=== Records supplied ===
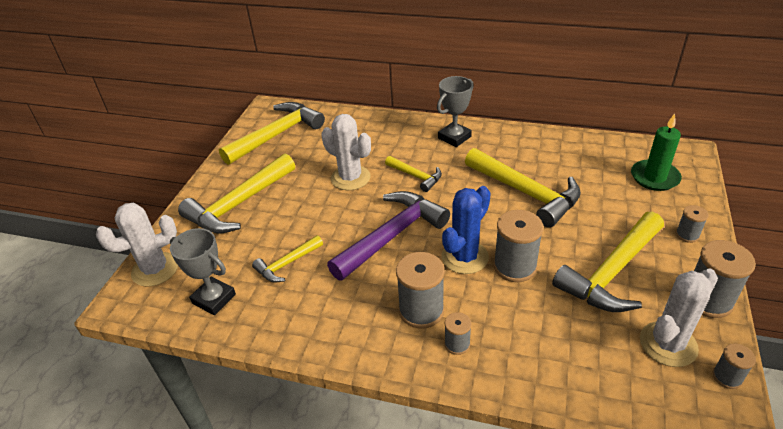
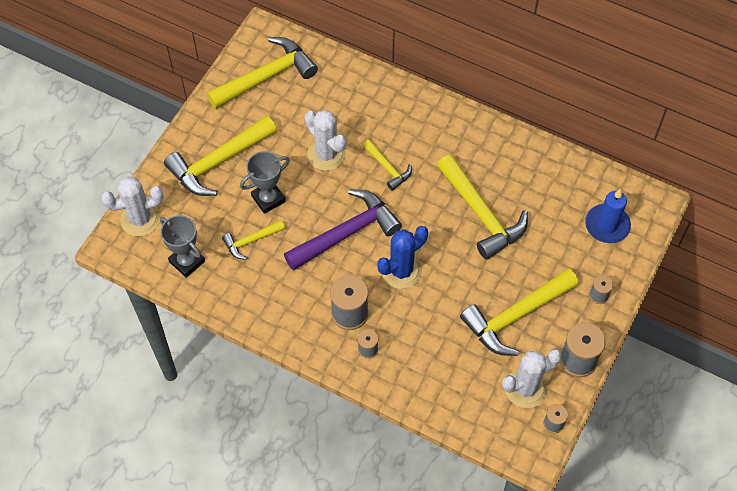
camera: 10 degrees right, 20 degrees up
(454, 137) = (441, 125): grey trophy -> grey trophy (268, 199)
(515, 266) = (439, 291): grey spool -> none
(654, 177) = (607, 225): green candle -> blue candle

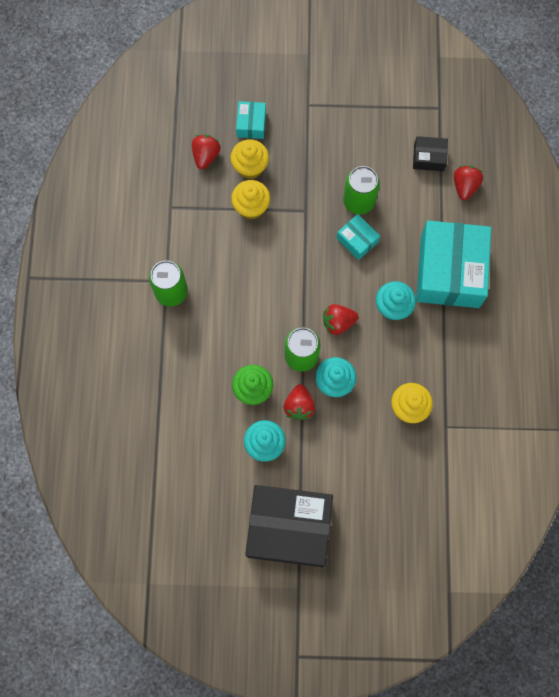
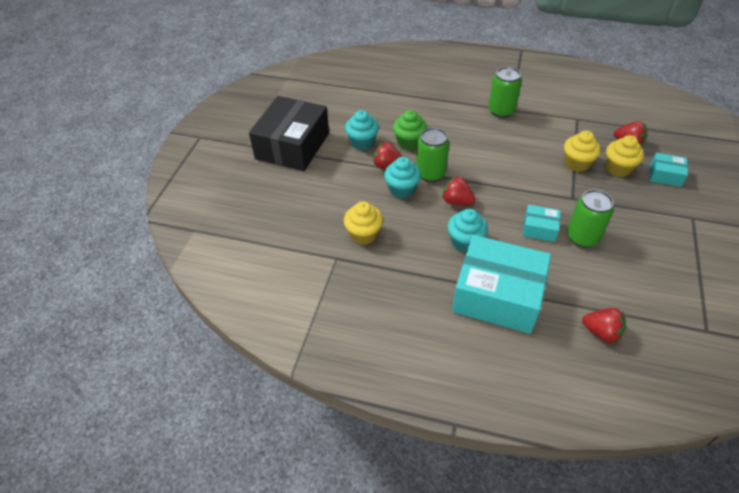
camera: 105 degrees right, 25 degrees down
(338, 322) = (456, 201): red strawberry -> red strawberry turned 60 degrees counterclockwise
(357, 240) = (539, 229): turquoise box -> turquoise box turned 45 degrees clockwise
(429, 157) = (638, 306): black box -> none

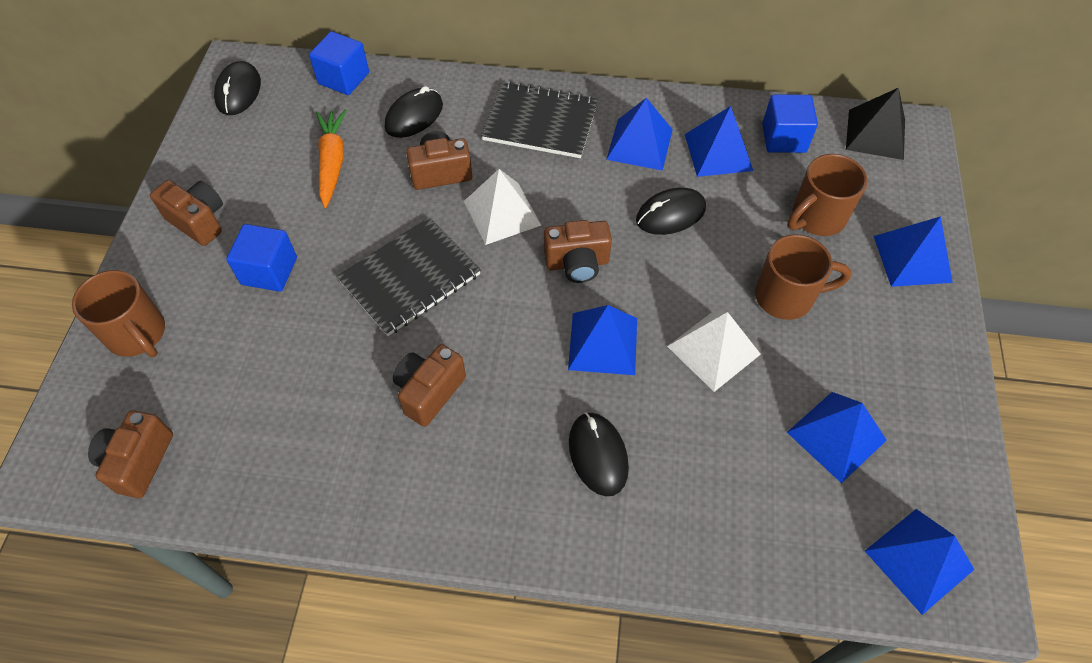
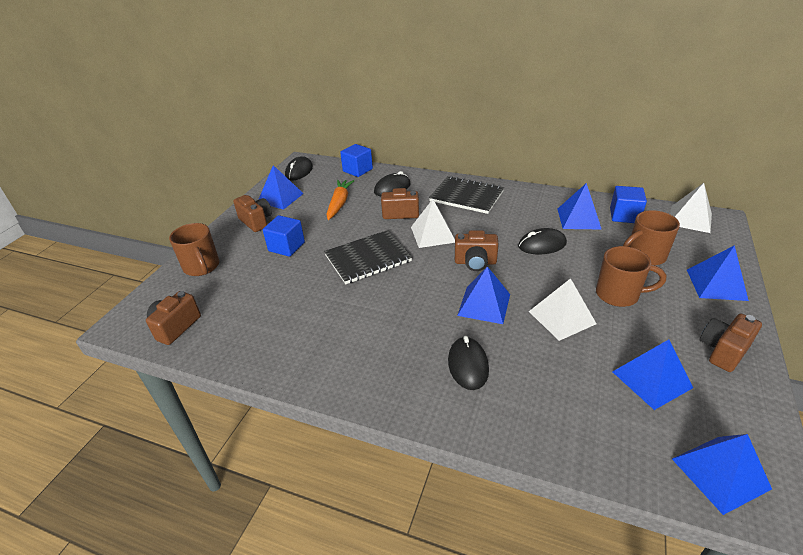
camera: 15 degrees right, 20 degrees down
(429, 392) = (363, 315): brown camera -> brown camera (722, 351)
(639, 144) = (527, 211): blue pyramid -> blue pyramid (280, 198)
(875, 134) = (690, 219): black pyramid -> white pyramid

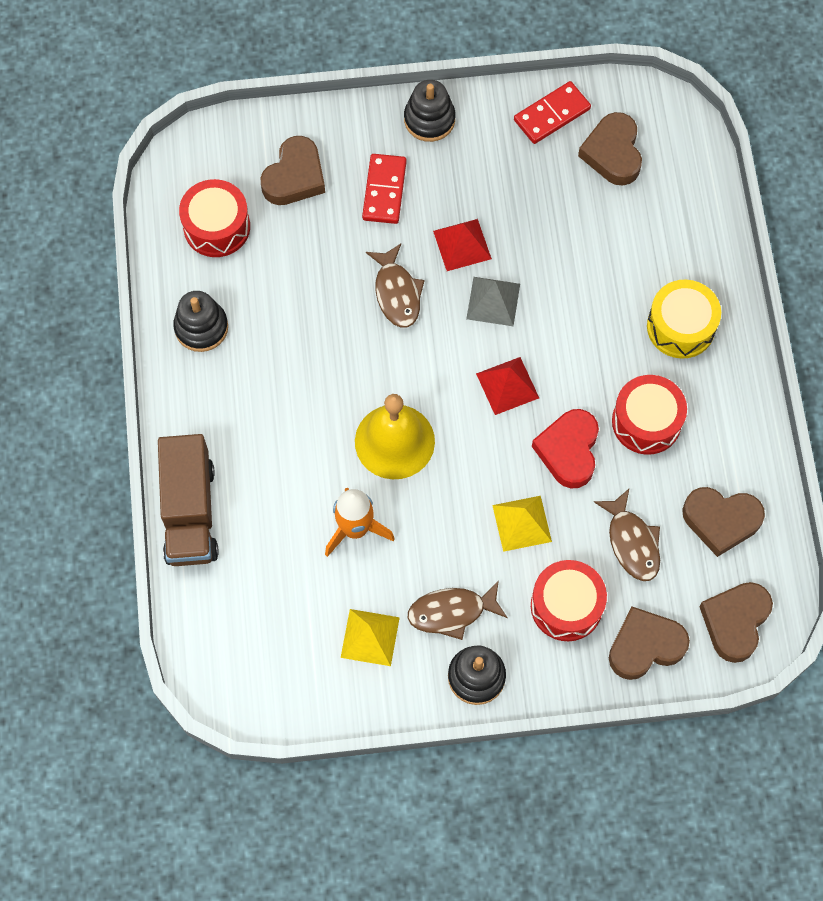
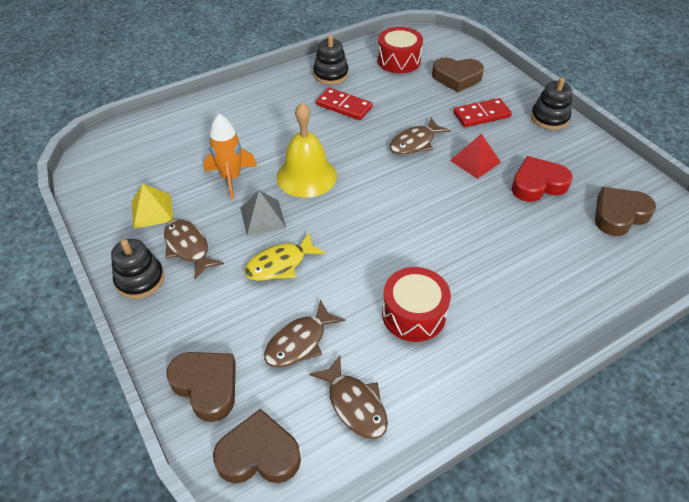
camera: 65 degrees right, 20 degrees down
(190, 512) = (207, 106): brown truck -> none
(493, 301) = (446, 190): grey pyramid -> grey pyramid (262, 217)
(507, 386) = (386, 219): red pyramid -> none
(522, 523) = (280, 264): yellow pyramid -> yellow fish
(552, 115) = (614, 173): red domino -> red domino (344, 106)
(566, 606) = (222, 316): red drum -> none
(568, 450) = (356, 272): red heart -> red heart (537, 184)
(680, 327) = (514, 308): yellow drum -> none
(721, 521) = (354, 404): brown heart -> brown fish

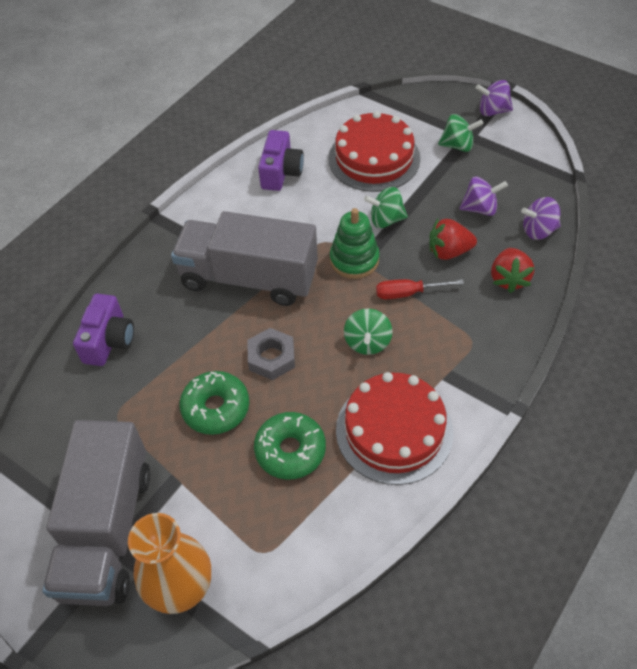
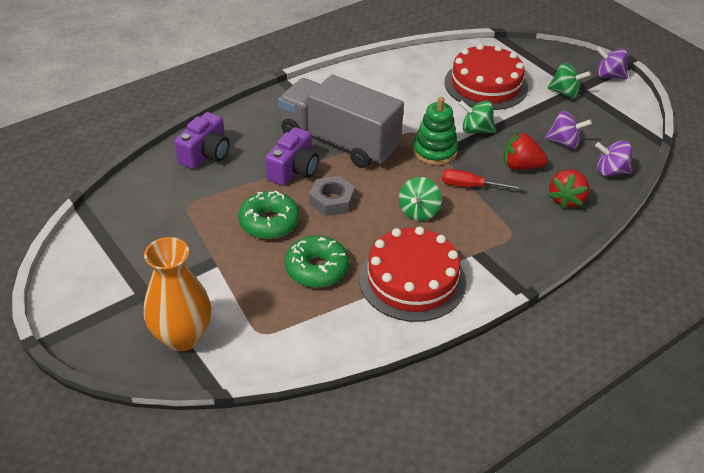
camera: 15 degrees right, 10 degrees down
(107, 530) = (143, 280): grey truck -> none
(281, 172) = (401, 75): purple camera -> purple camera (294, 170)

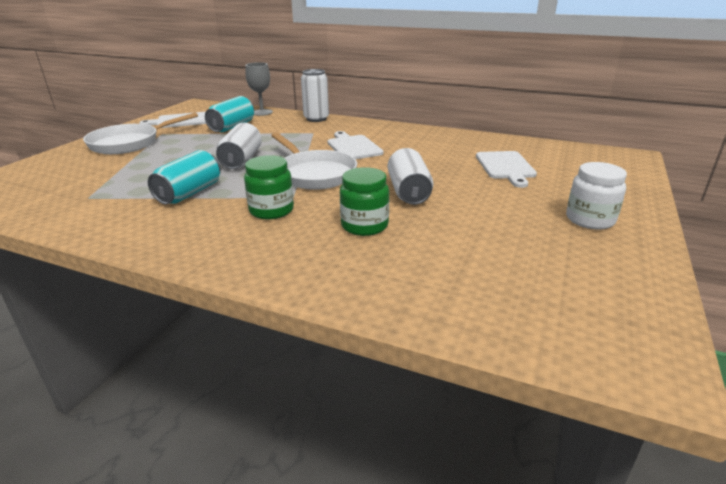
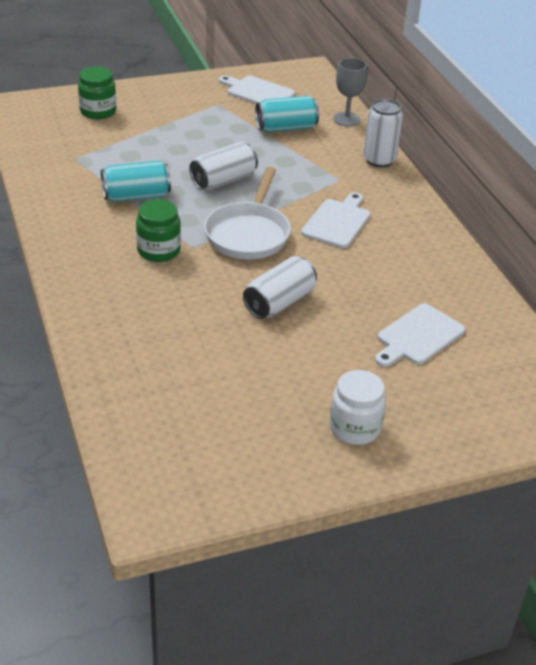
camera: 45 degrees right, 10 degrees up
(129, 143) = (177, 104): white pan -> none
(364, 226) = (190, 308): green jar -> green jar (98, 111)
===
• _Work to complete_
All lines from the one that contains "(190, 512) = (207, 106): brown truck -> none" through the last line of the data should be retyped exactly, with the pictures left out.

• _Answer section_
(190, 512) = (207, 106): brown truck -> none
(493, 301) = (446, 190): grey pyramid -> grey pyramid (262, 217)
(507, 386) = (386, 219): red pyramid -> none
(522, 523) = (280, 264): yellow pyramid -> yellow fish
(552, 115) = (614, 173): red domino -> red domino (344, 106)
(566, 606) = (222, 316): red drum -> none
(568, 450) = (356, 272): red heart -> red heart (537, 184)
(680, 327) = (514, 308): yellow drum -> none
(721, 521) = (354, 404): brown heart -> brown fish

camera: 15 degrees right, 10 degrees down
(107, 530) = (143, 280): grey truck -> none
(281, 172) = (401, 75): purple camera -> purple camera (294, 170)

camera: 45 degrees right, 10 degrees up
(129, 143) = (177, 104): white pan -> none
(364, 226) = (190, 308): green jar -> green jar (98, 111)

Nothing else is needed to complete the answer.